__TASK DETAILS__
Only the lines below starting at the one that contains "T6: PMOS BSS84" and ending at the one that contains "K1 pin NC: NET9 -> none" are to be reproduced, exactly and with both ends kept.
═══ DATASET EXTRACT ═══
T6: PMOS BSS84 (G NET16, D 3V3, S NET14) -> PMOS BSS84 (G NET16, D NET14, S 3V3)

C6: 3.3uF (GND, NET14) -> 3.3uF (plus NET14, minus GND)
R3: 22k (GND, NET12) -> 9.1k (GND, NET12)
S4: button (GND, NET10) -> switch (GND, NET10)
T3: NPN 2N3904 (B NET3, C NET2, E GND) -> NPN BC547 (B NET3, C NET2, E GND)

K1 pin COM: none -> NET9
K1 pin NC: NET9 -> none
═══
═══ DATASET EXTRACT ═══
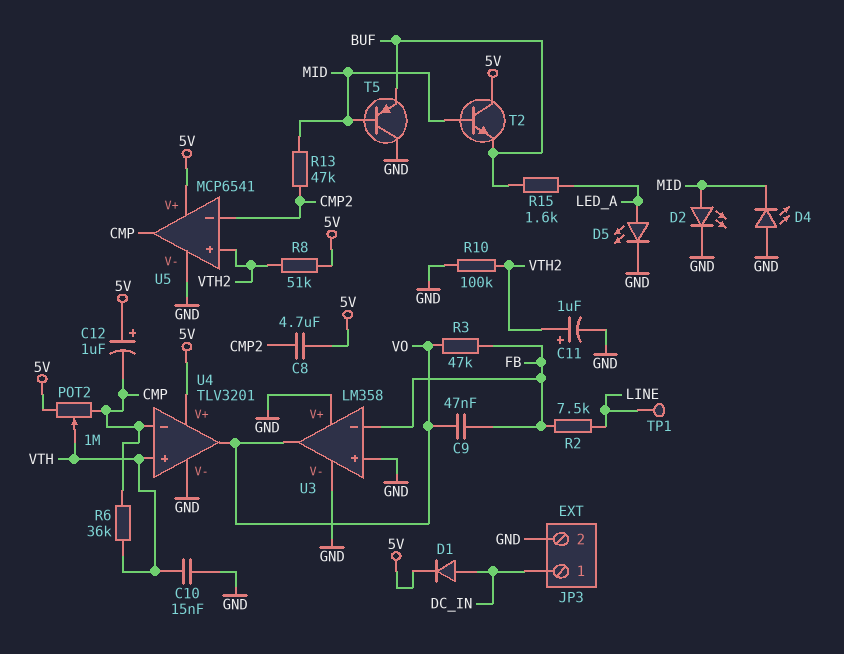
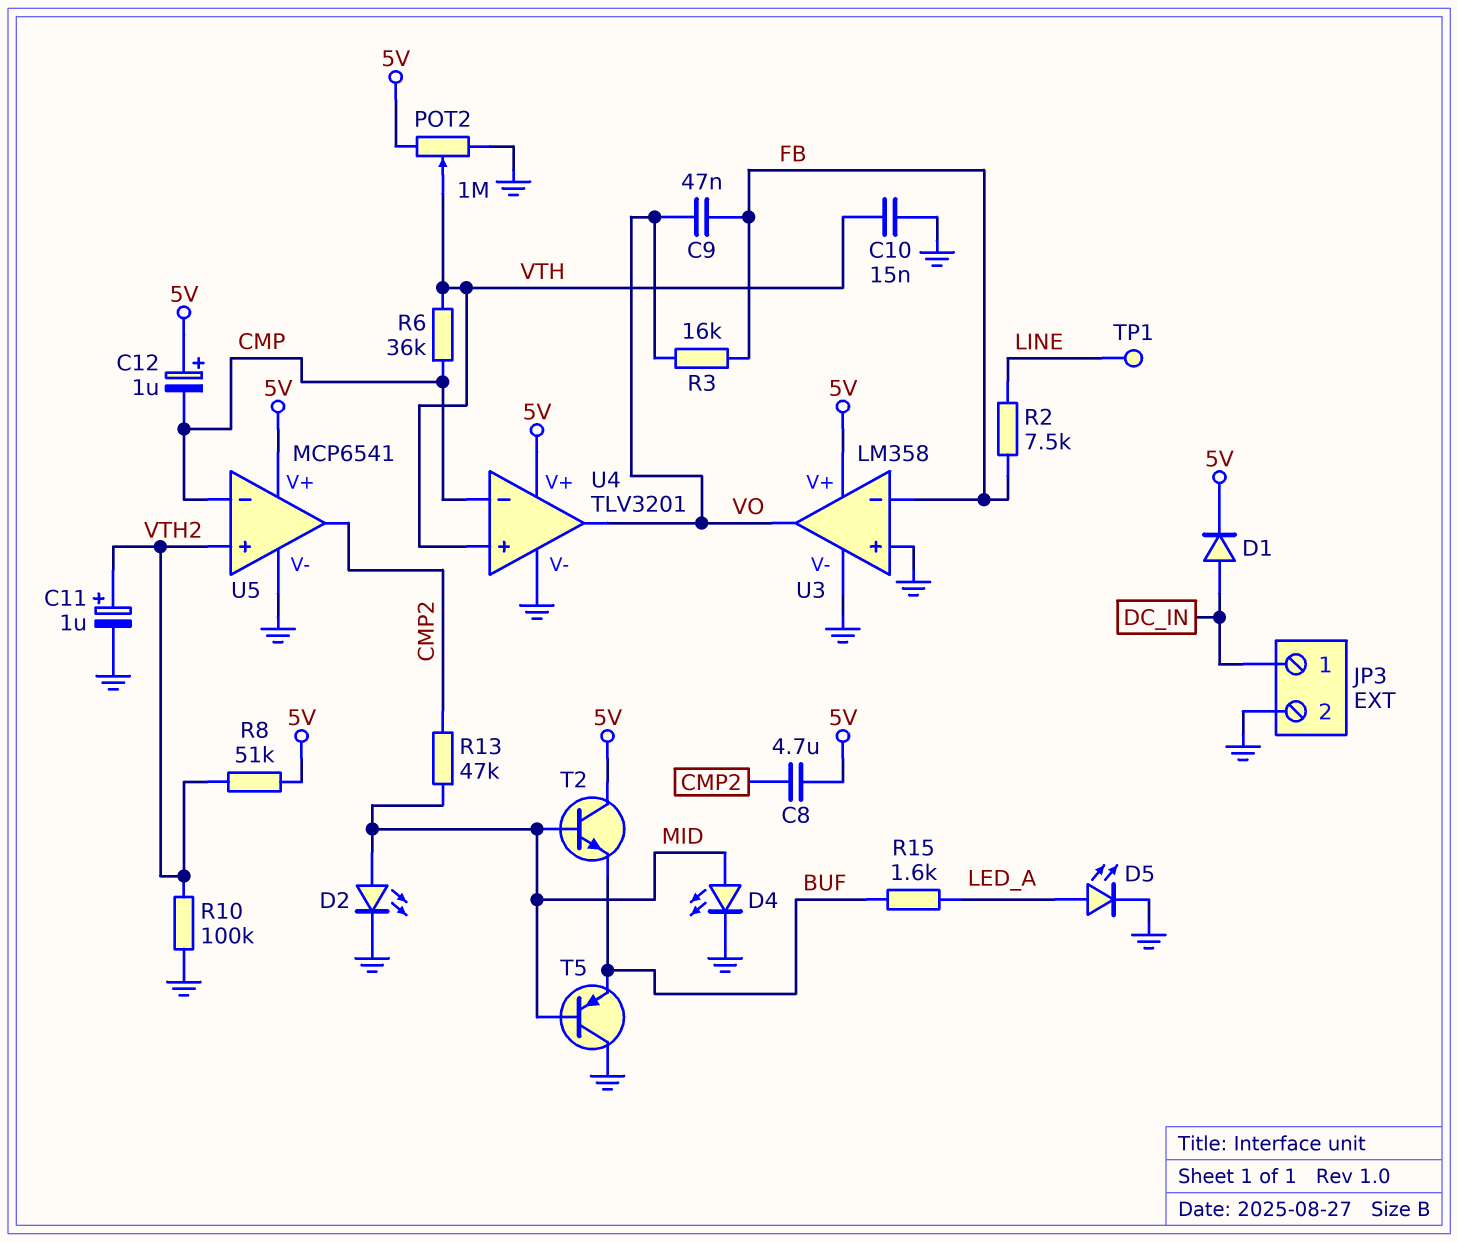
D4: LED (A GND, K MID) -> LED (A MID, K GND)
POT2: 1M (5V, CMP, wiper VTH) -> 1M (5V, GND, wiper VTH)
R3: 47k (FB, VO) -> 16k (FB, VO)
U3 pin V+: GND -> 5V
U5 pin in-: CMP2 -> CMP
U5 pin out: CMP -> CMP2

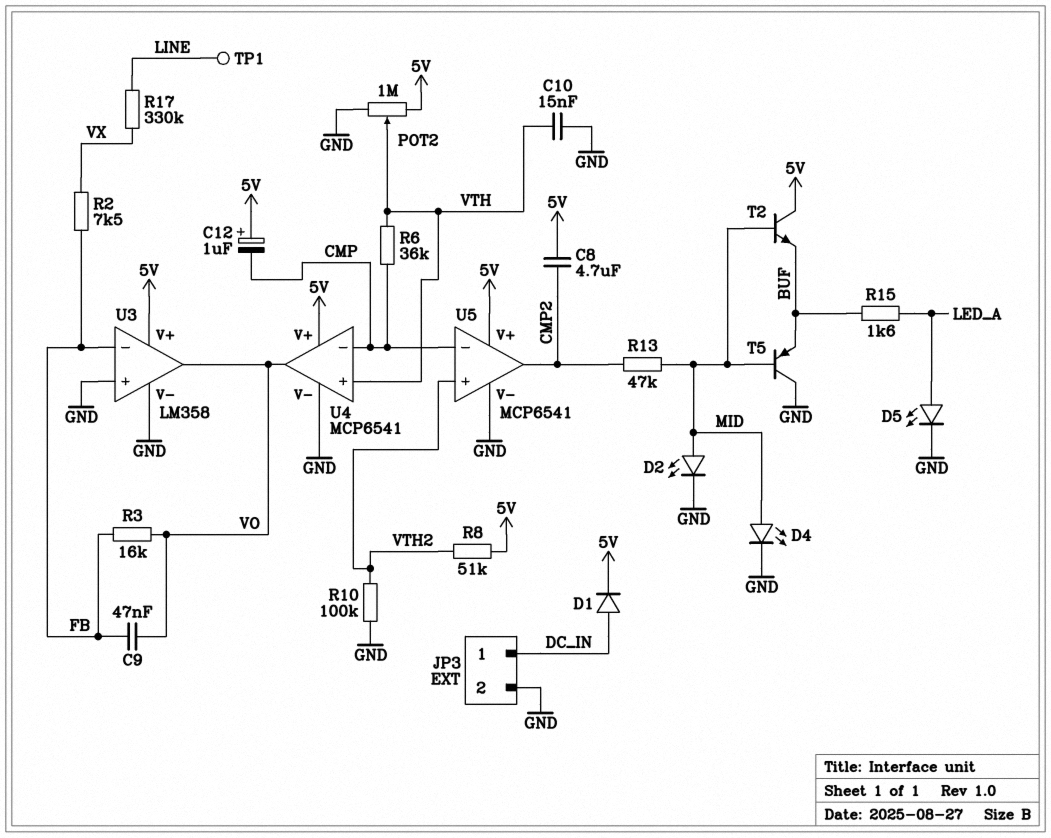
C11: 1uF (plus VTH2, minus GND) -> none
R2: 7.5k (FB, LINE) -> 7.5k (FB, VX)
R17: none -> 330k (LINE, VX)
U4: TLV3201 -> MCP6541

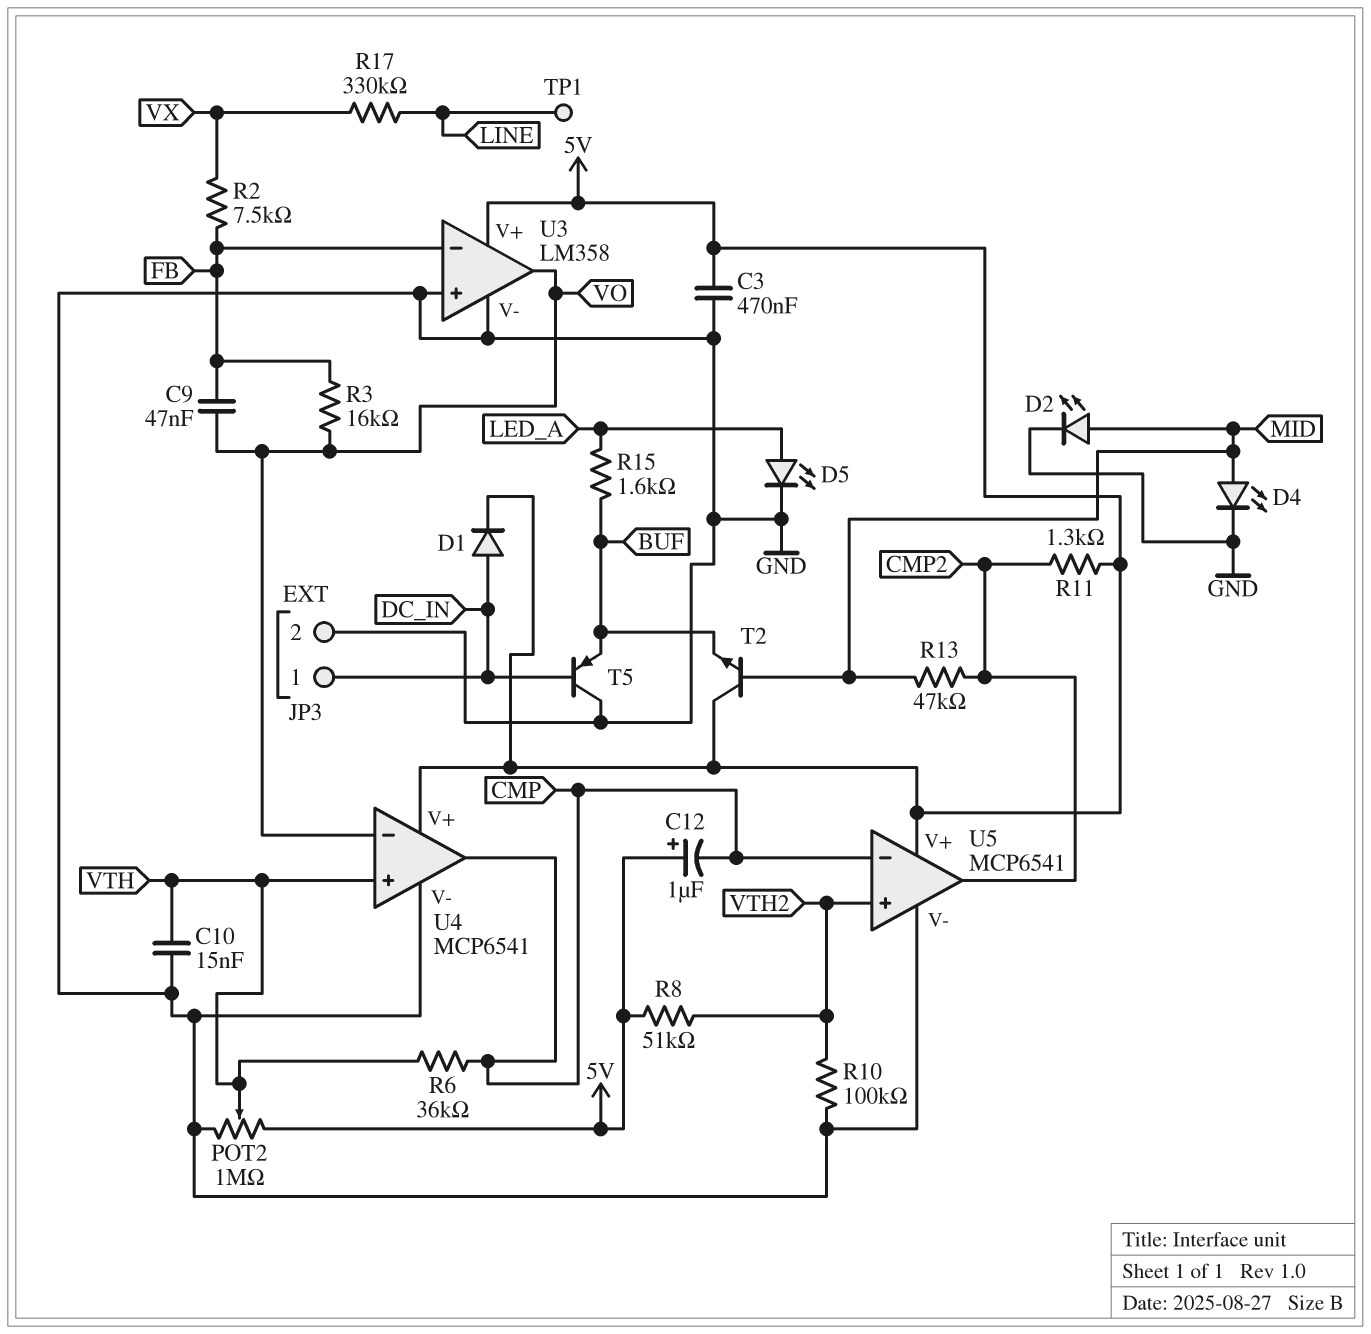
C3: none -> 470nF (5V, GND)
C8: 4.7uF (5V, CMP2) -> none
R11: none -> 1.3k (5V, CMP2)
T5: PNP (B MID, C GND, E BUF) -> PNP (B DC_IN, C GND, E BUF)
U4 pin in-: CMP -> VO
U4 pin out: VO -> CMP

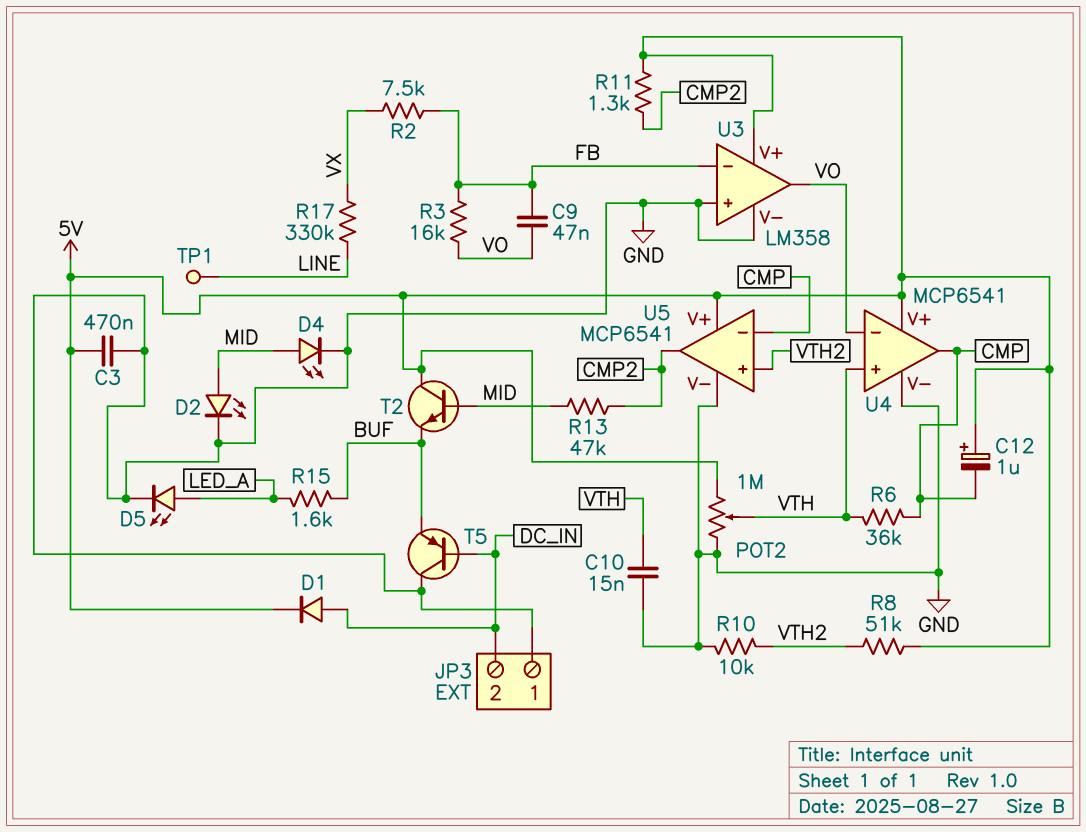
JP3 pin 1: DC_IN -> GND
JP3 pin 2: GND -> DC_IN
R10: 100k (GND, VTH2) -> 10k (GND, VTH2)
═══
═══ DATASET EXTRACT ═══
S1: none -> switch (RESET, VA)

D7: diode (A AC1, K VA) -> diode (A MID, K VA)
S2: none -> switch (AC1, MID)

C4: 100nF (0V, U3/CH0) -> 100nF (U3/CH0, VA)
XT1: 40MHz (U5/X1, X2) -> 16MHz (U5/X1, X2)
═══
__SOLUTION TO THIS EXERCISE__
T6: PMOS BSS84 (G NET16, D 3V3, S NET14) -> PMOS BSS84 (G NET16, D NET14, S 3V3)

C6: 3.3uF (GND, NET14) -> 3.3uF (plus NET14, minus GND)
R3: 22k (GND, NET12) -> 9.1k (GND, NET12)
S4: button (GND, NET10) -> switch (GND, NET10)
T3: NPN 2N3904 (B NET3, C NET2, E GND) -> NPN BC547 (B NET3, C NET2, E GND)

K1 pin COM: none -> NET9
K1 pin NC: NET9 -> none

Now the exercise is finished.